DATA PROVIDED:
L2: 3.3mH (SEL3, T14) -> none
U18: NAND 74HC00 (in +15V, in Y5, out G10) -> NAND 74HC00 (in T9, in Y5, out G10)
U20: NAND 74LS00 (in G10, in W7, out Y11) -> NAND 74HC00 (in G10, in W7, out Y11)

--

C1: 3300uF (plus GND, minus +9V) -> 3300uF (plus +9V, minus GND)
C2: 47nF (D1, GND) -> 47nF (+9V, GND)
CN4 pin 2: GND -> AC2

EXERCISE INSTRUCTIONS: Reproducing the whole listing above is not the task. Copy exactly only the lines from the one with "L2: 3.3mH (SEL3, T14) -> none" to the one with "U20: NAND 74LS00", both kept.

EXPECTED OUTPUT:
L2: 3.3mH (SEL3, T14) -> none
U18: NAND 74HC00 (in +15V, in Y5, out G10) -> NAND 74HC00 (in T9, in Y5, out G10)
U20: NAND 74LS00 (in G10, in W7, out Y11) -> NAND 74HC00 (in G10, in W7, out Y11)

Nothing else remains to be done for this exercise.